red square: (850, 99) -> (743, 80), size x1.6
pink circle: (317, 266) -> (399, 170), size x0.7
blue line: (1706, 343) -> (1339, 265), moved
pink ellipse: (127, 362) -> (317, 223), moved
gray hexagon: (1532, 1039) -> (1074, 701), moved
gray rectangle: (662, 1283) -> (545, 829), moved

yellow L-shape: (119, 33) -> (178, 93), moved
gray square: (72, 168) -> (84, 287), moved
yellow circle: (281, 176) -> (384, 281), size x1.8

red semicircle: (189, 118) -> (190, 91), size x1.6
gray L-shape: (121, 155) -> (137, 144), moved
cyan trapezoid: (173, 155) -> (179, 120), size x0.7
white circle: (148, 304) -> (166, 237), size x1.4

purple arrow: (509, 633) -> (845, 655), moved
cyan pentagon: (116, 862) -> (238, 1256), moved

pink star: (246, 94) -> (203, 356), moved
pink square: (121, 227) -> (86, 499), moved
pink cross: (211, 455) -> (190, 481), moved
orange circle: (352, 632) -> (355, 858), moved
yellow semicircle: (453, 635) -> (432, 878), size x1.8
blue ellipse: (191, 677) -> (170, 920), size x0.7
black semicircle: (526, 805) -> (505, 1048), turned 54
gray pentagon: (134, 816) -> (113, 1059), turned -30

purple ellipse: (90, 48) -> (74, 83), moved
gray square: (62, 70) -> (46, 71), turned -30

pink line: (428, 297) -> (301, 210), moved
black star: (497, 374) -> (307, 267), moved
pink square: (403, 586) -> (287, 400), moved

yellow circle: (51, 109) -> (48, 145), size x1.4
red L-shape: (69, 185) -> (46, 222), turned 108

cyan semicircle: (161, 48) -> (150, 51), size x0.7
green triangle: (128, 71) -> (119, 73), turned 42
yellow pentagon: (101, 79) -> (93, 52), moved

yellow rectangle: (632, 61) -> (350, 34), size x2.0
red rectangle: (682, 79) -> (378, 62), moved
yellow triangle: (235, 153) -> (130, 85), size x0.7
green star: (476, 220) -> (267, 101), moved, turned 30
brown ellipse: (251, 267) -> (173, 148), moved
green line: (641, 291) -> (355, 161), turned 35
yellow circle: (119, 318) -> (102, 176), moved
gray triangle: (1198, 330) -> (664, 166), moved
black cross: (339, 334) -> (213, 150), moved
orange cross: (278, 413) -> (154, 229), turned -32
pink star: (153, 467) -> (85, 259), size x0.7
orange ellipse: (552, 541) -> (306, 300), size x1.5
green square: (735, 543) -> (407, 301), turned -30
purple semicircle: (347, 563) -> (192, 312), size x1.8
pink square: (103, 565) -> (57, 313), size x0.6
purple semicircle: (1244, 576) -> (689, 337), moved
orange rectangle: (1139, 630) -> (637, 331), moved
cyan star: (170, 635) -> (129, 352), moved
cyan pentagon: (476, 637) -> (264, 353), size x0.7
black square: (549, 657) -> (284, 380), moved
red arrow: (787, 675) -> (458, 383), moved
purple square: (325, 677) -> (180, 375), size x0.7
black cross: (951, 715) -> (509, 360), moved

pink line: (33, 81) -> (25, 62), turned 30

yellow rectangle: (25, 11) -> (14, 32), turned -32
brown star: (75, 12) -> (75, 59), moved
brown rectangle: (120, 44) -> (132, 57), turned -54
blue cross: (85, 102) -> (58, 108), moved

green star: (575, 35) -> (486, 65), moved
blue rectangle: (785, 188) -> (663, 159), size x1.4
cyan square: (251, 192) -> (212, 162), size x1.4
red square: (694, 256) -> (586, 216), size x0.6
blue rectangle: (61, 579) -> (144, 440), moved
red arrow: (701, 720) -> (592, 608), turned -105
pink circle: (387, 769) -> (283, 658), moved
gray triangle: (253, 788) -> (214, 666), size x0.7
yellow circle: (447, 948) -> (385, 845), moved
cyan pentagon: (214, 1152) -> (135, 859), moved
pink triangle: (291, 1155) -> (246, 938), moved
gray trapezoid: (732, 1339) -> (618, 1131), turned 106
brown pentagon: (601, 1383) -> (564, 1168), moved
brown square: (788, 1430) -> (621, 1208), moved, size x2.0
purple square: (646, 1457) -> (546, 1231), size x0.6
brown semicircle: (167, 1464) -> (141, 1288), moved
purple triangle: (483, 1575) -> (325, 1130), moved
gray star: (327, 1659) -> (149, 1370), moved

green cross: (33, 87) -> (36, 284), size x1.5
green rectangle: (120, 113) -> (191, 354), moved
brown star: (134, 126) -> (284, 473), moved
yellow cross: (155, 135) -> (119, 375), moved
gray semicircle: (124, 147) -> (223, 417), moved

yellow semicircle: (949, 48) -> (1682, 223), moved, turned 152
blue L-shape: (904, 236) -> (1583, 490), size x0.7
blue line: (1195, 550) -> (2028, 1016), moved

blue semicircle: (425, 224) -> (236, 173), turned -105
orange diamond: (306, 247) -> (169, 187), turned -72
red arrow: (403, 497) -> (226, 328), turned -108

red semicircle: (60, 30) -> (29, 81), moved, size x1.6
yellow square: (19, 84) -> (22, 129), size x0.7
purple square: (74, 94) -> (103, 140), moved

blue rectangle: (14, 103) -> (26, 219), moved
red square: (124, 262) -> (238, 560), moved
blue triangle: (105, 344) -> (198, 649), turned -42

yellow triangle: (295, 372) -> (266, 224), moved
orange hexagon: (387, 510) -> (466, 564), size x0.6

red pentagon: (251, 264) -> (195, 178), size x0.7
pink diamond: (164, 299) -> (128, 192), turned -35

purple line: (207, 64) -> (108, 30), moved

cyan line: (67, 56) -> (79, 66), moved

■ **What the task requires**
Reproduce each entry above without a single difference.

■ **Response area**
red square: (850, 99) -> (743, 80), size x1.6
pink circle: (317, 266) -> (399, 170), size x0.7
blue line: (1706, 343) -> (1339, 265), moved
pink ellipse: (127, 362) -> (317, 223), moved
gray hexagon: (1532, 1039) -> (1074, 701), moved
gray rectangle: (662, 1283) -> (545, 829), moved

yellow L-shape: (119, 33) -> (178, 93), moved
gray square: (72, 168) -> (84, 287), moved
yellow circle: (281, 176) -> (384, 281), size x1.8

red semicircle: (189, 118) -> (190, 91), size x1.6
gray L-shape: (121, 155) -> (137, 144), moved
cyan trapezoid: (173, 155) -> (179, 120), size x0.7
white circle: (148, 304) -> (166, 237), size x1.4

purple arrow: (509, 633) -> (845, 655), moved
cyan pentagon: (116, 862) -> (238, 1256), moved

pink star: (246, 94) -> (203, 356), moved
pink square: (121, 227) -> (86, 499), moved
pink cross: (211, 455) -> (190, 481), moved
orange circle: (352, 632) -> (355, 858), moved
yellow semicircle: (453, 635) -> (432, 878), size x1.8
blue ellipse: (191, 677) -> (170, 920), size x0.7
black semicircle: (526, 805) -> (505, 1048), turned 54
gray pentagon: (134, 816) -> (113, 1059), turned -30

purple ellipse: (90, 48) -> (74, 83), moved
gray square: (62, 70) -> (46, 71), turned -30

pink line: (428, 297) -> (301, 210), moved
black star: (497, 374) -> (307, 267), moved
pink square: (403, 586) -> (287, 400), moved

yellow circle: (51, 109) -> (48, 145), size x1.4
red L-shape: (69, 185) -> (46, 222), turned 108

cyan semicircle: (161, 48) -> (150, 51), size x0.7
green triangle: (128, 71) -> (119, 73), turned 42
yellow pentagon: (101, 79) -> (93, 52), moved

yellow rectangle: (632, 61) -> (350, 34), size x2.0
red rectangle: (682, 79) -> (378, 62), moved
yellow triangle: (235, 153) -> (130, 85), size x0.7
green star: (476, 220) -> (267, 101), moved, turned 30
brown ellipse: (251, 267) -> (173, 148), moved
green line: (641, 291) -> (355, 161), turned 35
yellow circle: (119, 318) -> (102, 176), moved
gray triangle: (1198, 330) -> (664, 166), moved
black cross: (339, 334) -> (213, 150), moved
orange cross: (278, 413) -> (154, 229), turned -32
pink star: (153, 467) -> (85, 259), size x0.7
orange ellipse: (552, 541) -> (306, 300), size x1.5
green square: (735, 543) -> (407, 301), turned -30
purple semicircle: (347, 563) -> (192, 312), size x1.8
pink square: (103, 565) -> (57, 313), size x0.6
purple semicircle: (1244, 576) -> (689, 337), moved
orange rectangle: (1139, 630) -> (637, 331), moved
cyan star: (170, 635) -> (129, 352), moved
cyan pentagon: (476, 637) -> (264, 353), size x0.7
black square: (549, 657) -> (284, 380), moved
red arrow: (787, 675) -> (458, 383), moved
purple square: (325, 677) -> (180, 375), size x0.7
black cross: (951, 715) -> (509, 360), moved

pink line: (33, 81) -> (25, 62), turned 30

yellow rectangle: (25, 11) -> (14, 32), turned -32
brown star: (75, 12) -> (75, 59), moved
brown rectangle: (120, 44) -> (132, 57), turned -54
blue cross: (85, 102) -> (58, 108), moved

green star: (575, 35) -> (486, 65), moved
blue rectangle: (785, 188) -> (663, 159), size x1.4
cyan square: (251, 192) -> (212, 162), size x1.4
red square: (694, 256) -> (586, 216), size x0.6
blue rectangle: (61, 579) -> (144, 440), moved
red arrow: (701, 720) -> (592, 608), turned -105
pink circle: (387, 769) -> (283, 658), moved
gray triangle: (253, 788) -> (214, 666), size x0.7
yellow circle: (447, 948) -> (385, 845), moved
cyan pentagon: (214, 1152) -> (135, 859), moved
pink triangle: (291, 1155) -> (246, 938), moved
gray trapezoid: (732, 1339) -> (618, 1131), turned 106
brown pentagon: (601, 1383) -> (564, 1168), moved
brown square: (788, 1430) -> (621, 1208), moved, size x2.0
purple square: (646, 1457) -> (546, 1231), size x0.6
brown semicircle: (167, 1464) -> (141, 1288), moved
purple triangle: (483, 1575) -> (325, 1130), moved
gray star: (327, 1659) -> (149, 1370), moved

green cross: (33, 87) -> (36, 284), size x1.5
green rectangle: (120, 113) -> (191, 354), moved
brown star: (134, 126) -> (284, 473), moved
yellow cross: (155, 135) -> (119, 375), moved
gray semicircle: (124, 147) -> (223, 417), moved

yellow semicircle: (949, 48) -> (1682, 223), moved, turned 152
blue L-shape: (904, 236) -> (1583, 490), size x0.7
blue line: (1195, 550) -> (2028, 1016), moved

blue semicircle: (425, 224) -> (236, 173), turned -105
orange diamond: (306, 247) -> (169, 187), turned -72
red arrow: (403, 497) -> (226, 328), turned -108

red semicircle: (60, 30) -> (29, 81), moved, size x1.6
yellow square: (19, 84) -> (22, 129), size x0.7
purple square: (74, 94) -> (103, 140), moved

blue rectangle: (14, 103) -> (26, 219), moved
red square: (124, 262) -> (238, 560), moved
blue triangle: (105, 344) -> (198, 649), turned -42

yellow triangle: (295, 372) -> (266, 224), moved
orange hexagon: (387, 510) -> (466, 564), size x0.6

red pentagon: (251, 264) -> (195, 178), size x0.7
pink diamond: (164, 299) -> (128, 192), turned -35

purple line: (207, 64) -> (108, 30), moved

cyan line: (67, 56) -> (79, 66), moved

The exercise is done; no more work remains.